**Task to carry out:**
From the data below, return only the lines from the one with "C107: 47uF (plus" through the one with "POT103: 1k (0V, JP104/2, wiper", exact and inclusive, with pictures left out.
-- Available records follows --
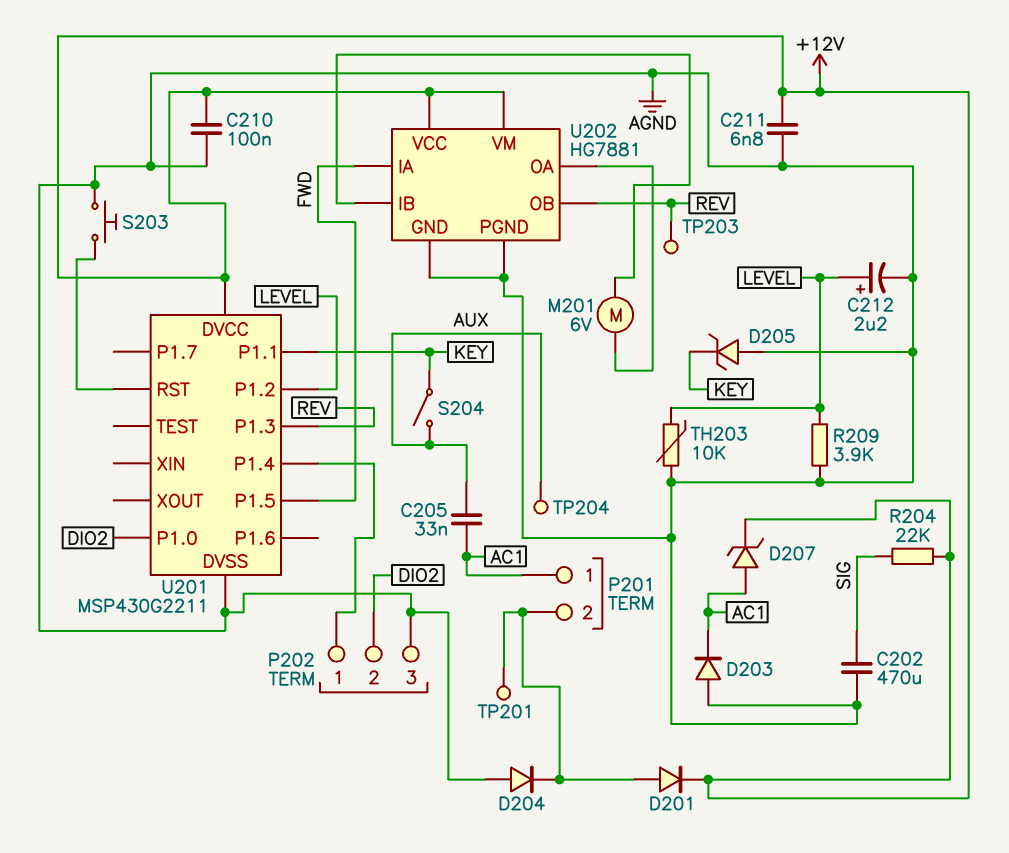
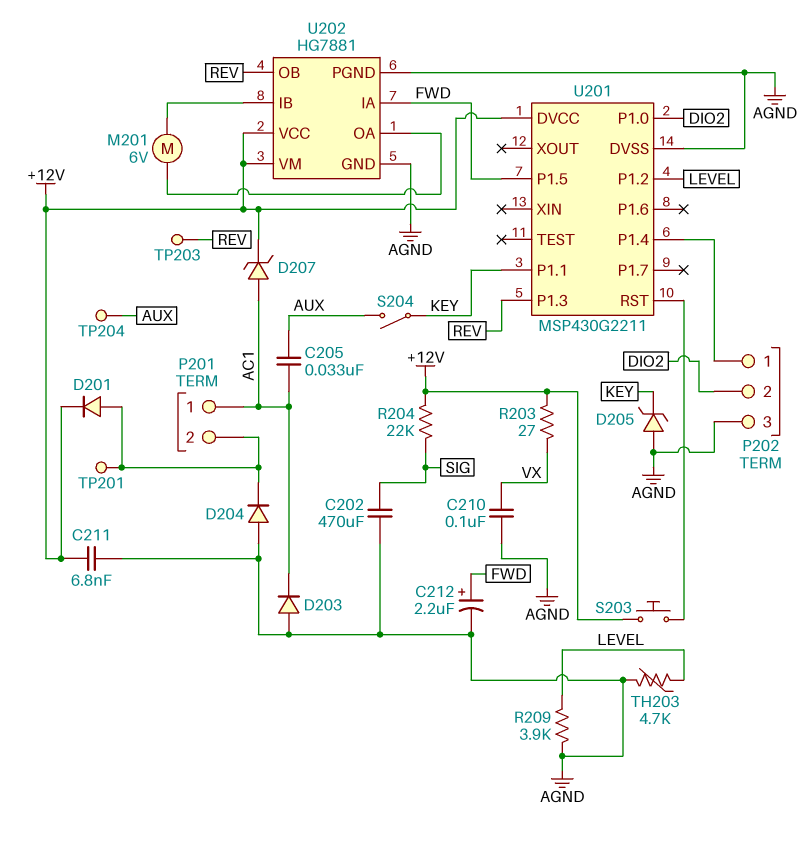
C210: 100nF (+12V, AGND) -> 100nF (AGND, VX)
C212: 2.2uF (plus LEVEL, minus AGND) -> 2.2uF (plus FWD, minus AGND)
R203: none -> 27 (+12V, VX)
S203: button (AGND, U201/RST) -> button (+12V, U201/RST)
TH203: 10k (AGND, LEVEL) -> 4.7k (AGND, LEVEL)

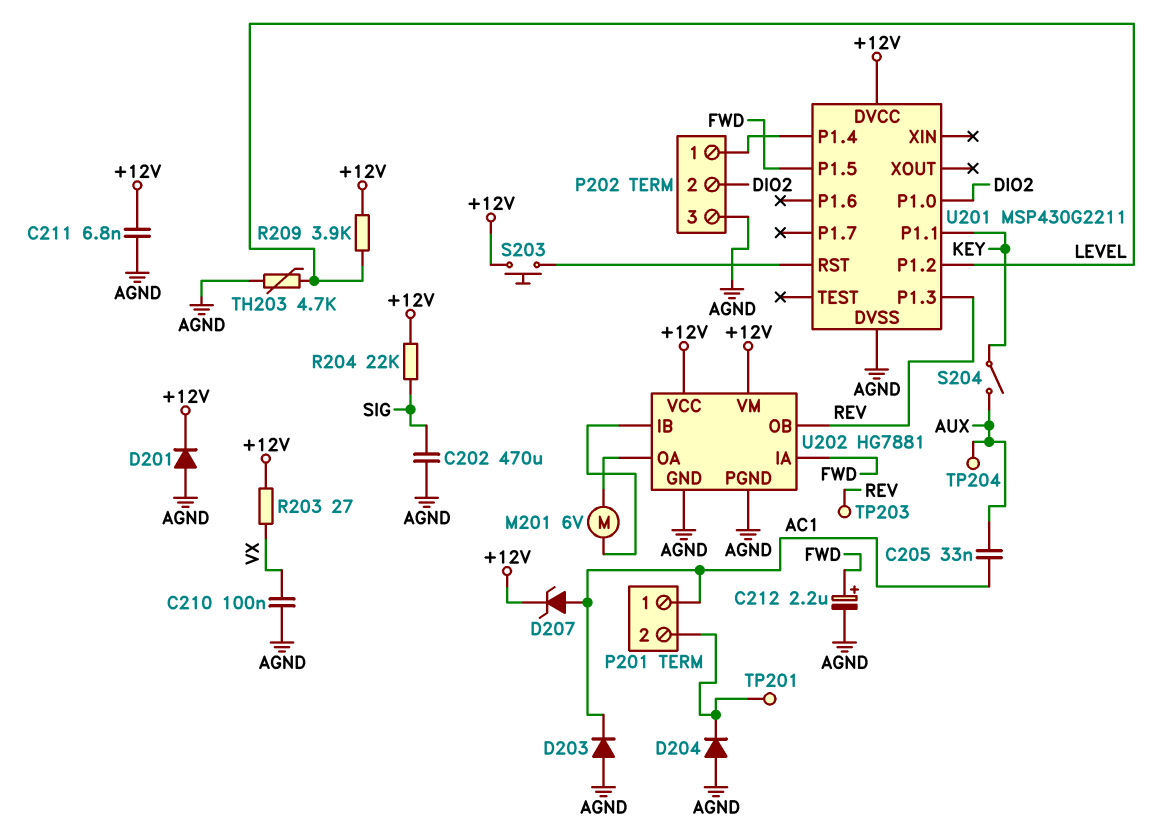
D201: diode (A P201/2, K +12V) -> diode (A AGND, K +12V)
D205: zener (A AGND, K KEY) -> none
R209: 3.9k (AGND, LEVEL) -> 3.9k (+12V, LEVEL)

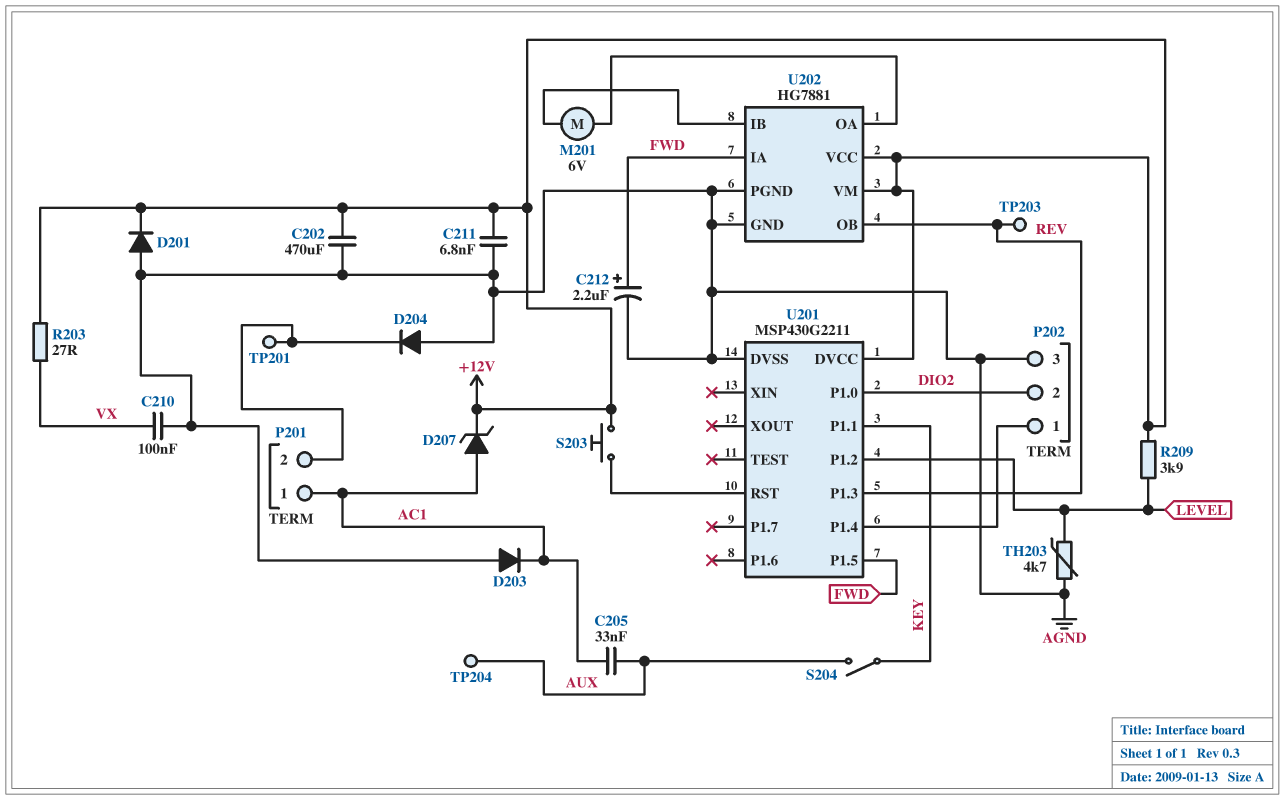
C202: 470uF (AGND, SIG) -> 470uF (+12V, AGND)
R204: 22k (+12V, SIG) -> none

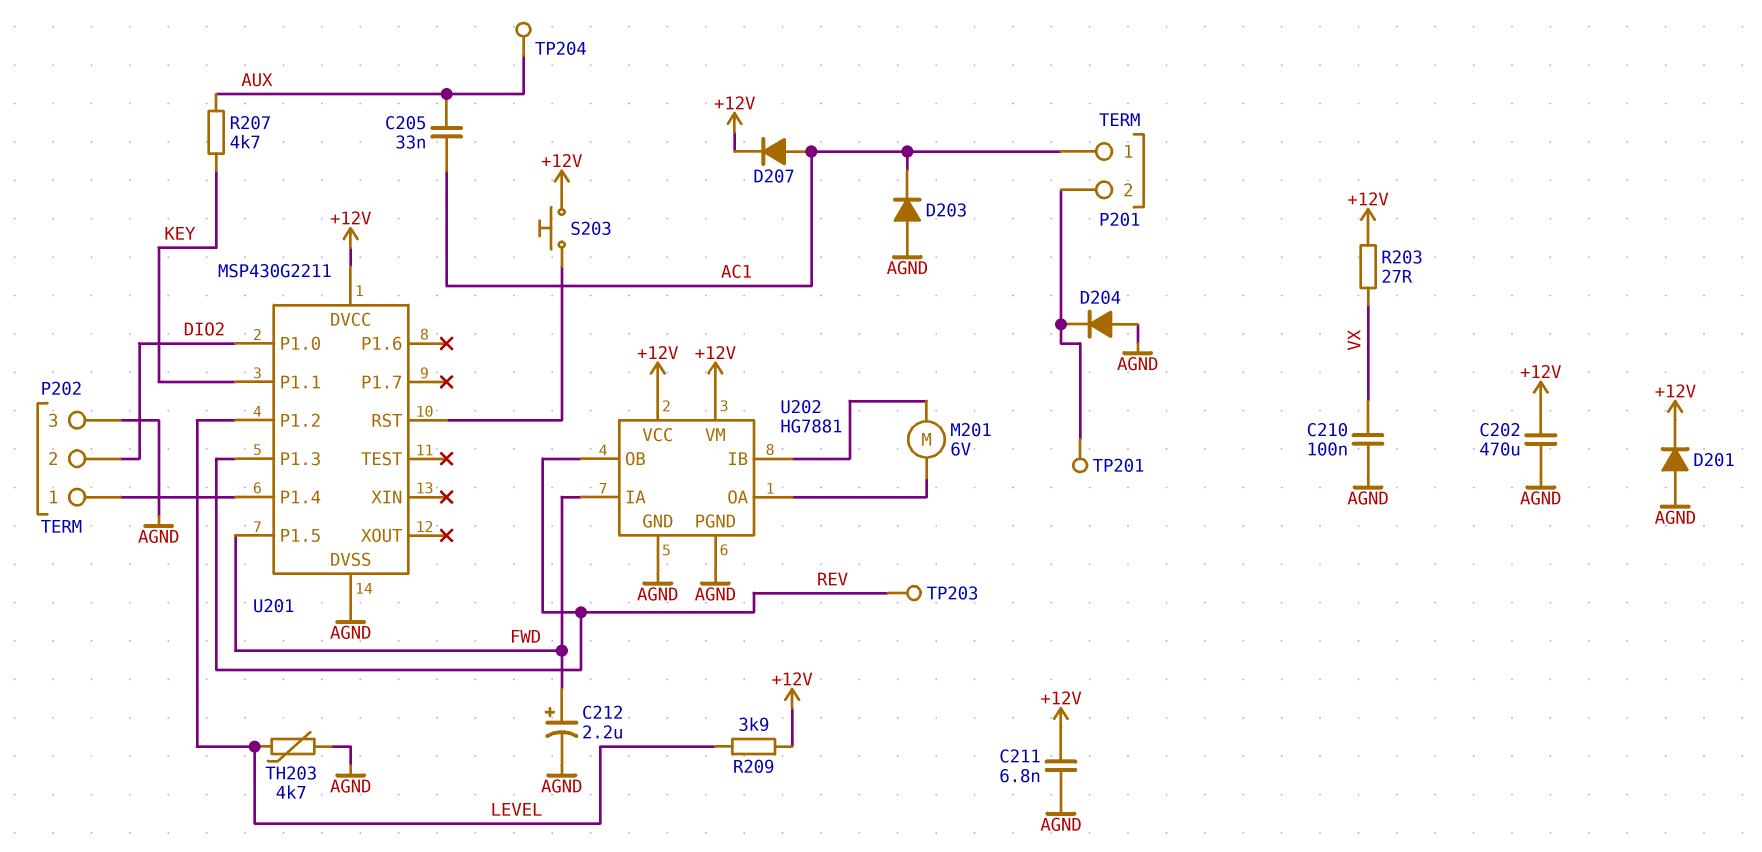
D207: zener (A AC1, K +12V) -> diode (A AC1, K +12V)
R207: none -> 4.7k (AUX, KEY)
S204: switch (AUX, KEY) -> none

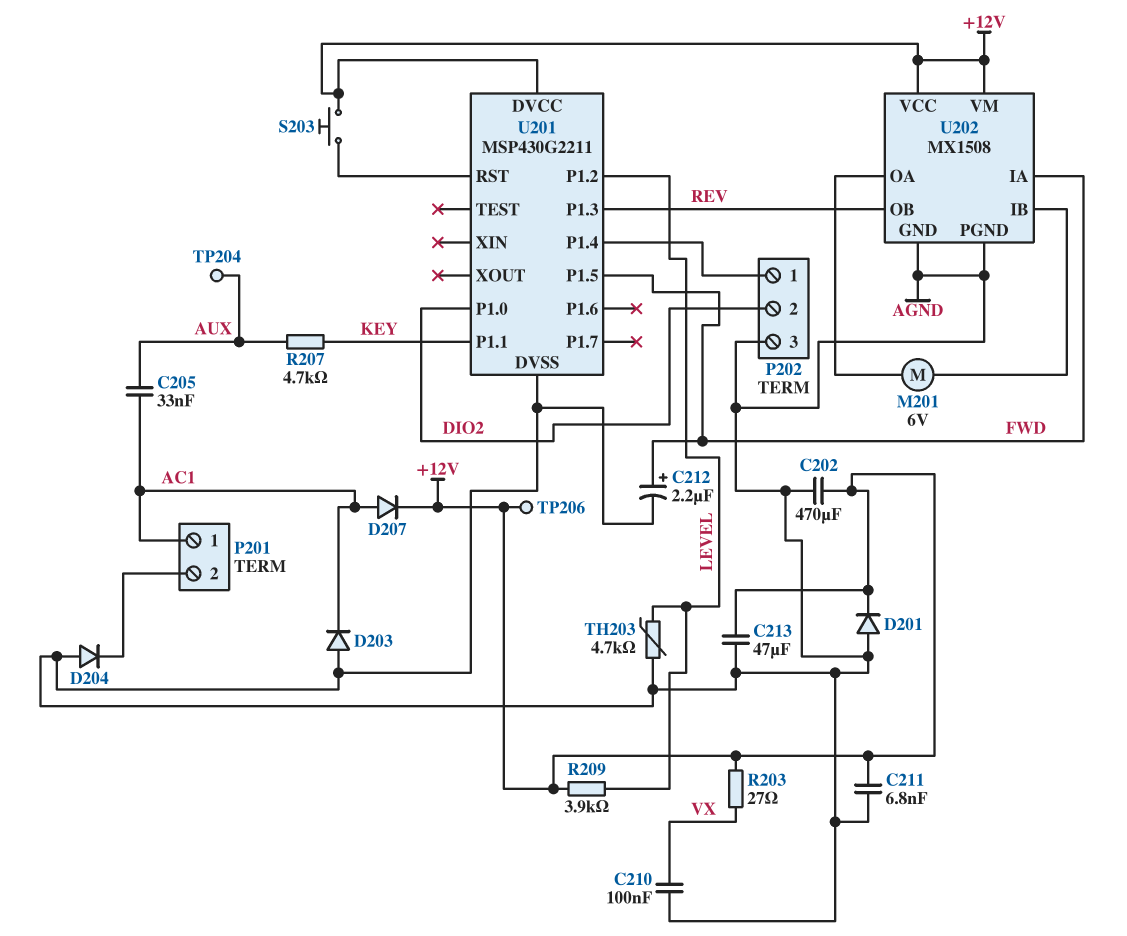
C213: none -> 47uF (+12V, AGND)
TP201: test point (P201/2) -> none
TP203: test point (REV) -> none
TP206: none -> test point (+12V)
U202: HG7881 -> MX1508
-- Available records concluded --
-- Available records follows --
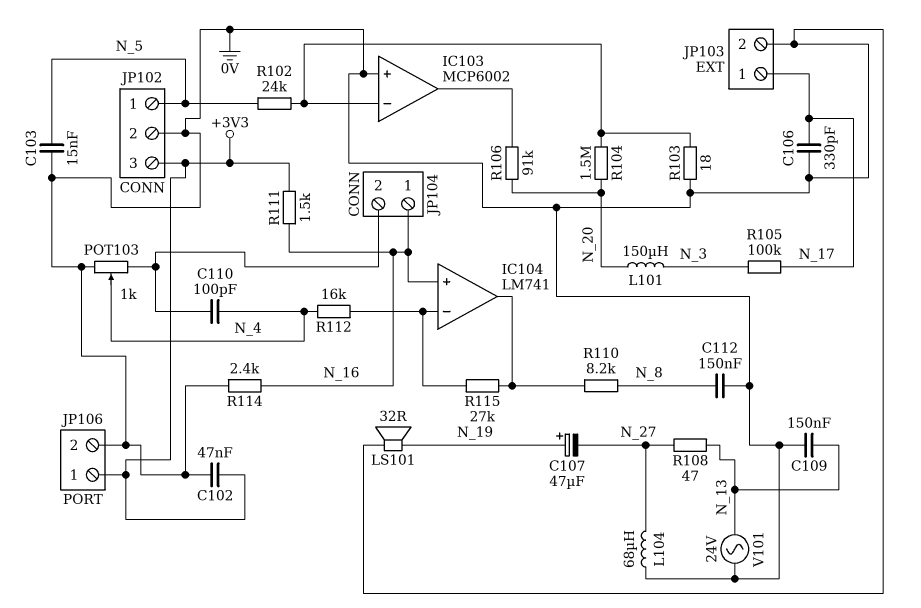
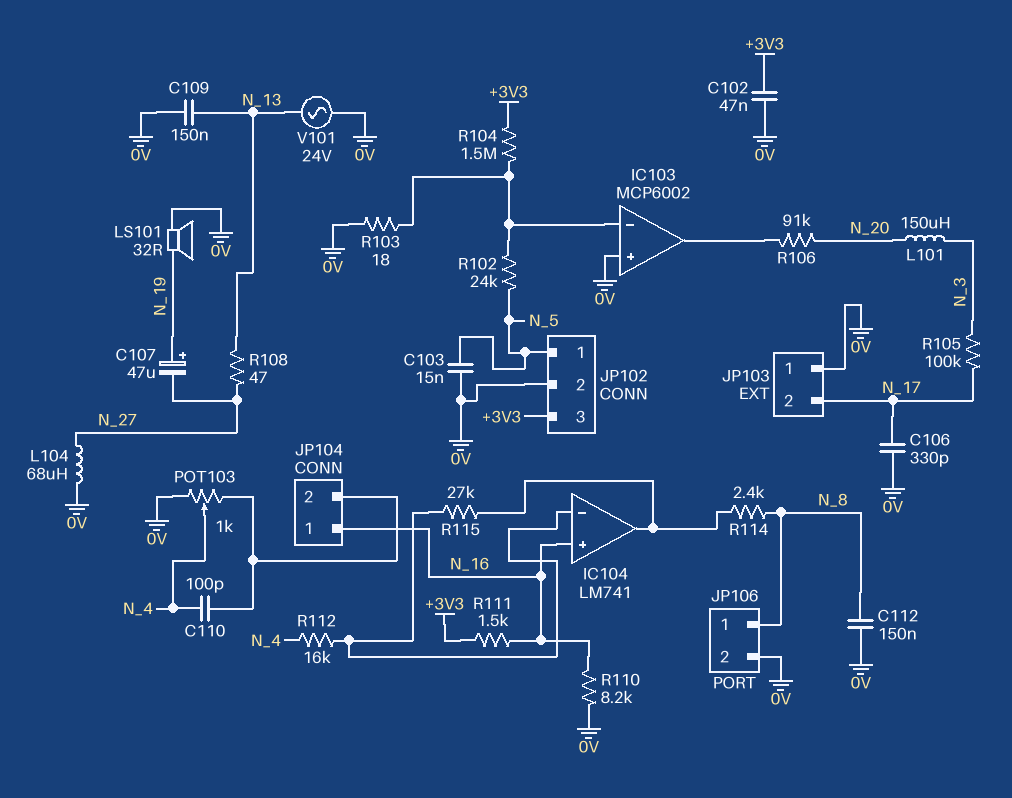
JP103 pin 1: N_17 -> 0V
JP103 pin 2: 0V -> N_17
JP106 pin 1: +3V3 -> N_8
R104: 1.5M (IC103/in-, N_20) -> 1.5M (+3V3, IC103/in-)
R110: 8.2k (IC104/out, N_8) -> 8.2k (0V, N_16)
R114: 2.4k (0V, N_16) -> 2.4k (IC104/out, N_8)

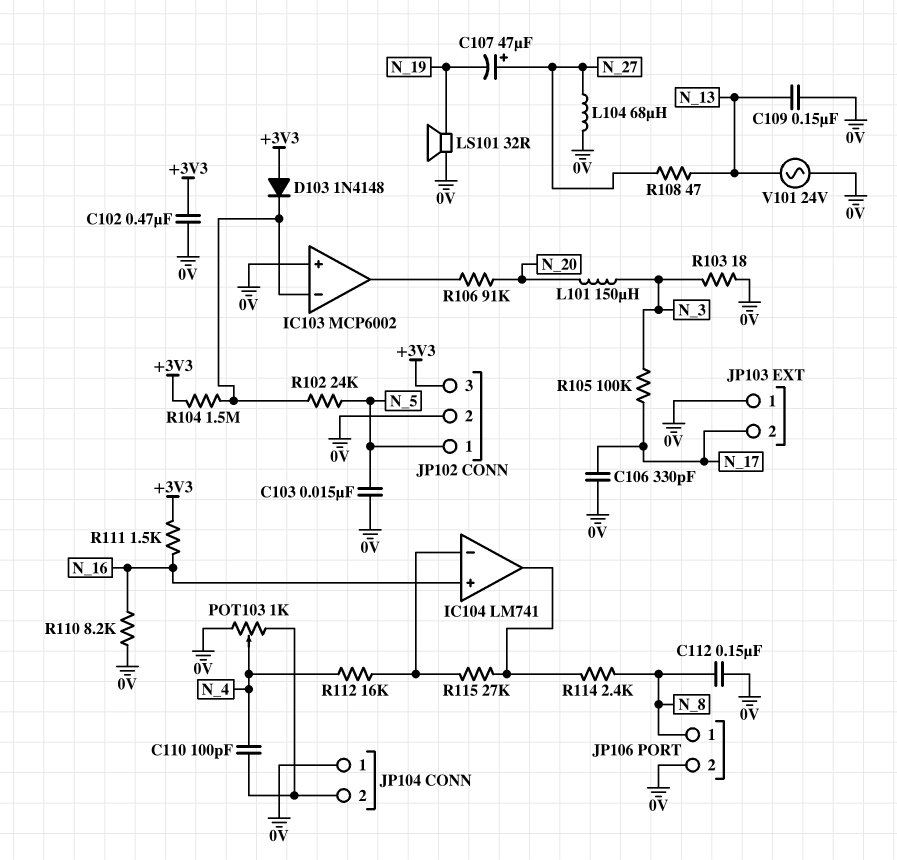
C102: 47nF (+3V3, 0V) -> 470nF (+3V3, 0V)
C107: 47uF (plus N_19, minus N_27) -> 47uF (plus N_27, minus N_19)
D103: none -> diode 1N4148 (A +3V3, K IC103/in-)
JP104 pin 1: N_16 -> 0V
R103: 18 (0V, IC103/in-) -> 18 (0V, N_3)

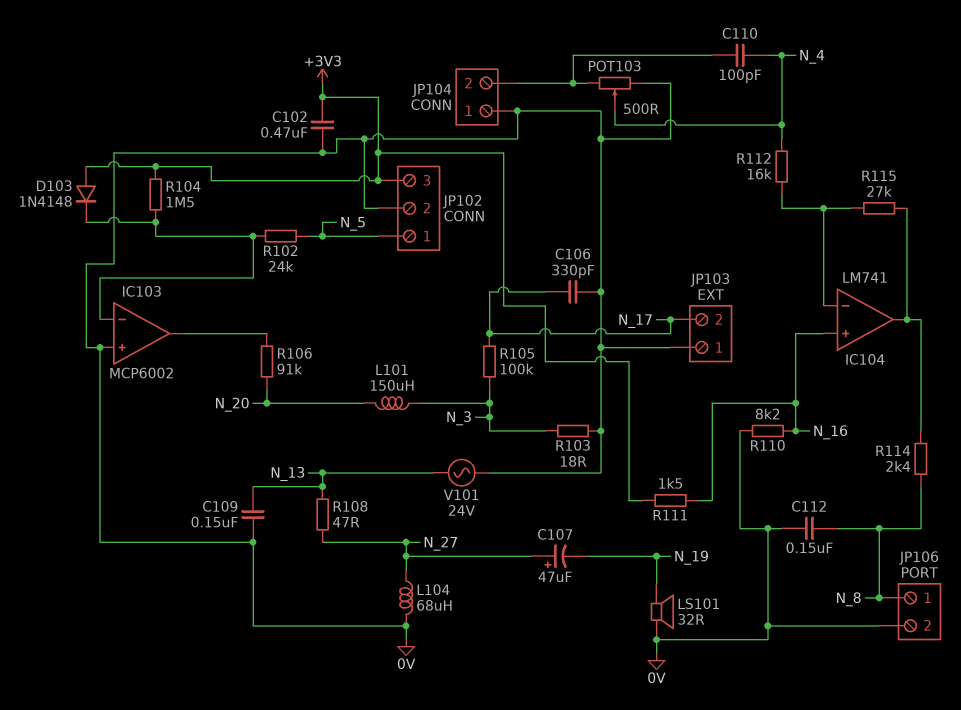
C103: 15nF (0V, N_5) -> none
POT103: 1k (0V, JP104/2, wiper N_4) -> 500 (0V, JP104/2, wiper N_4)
-- Available records concluded --
**Worked solution:**
C107: 47uF (plus N_19, minus N_27) -> 47uF (plus N_27, minus N_19)
D103: none -> diode 1N4148 (A +3V3, K IC103/in-)
JP104 pin 1: N_16 -> 0V
R103: 18 (0V, IC103/in-) -> 18 (0V, N_3)

C103: 15nF (0V, N_5) -> none
POT103: 1k (0V, JP104/2, wiper N_4) -> 500 (0V, JP104/2, wiper N_4)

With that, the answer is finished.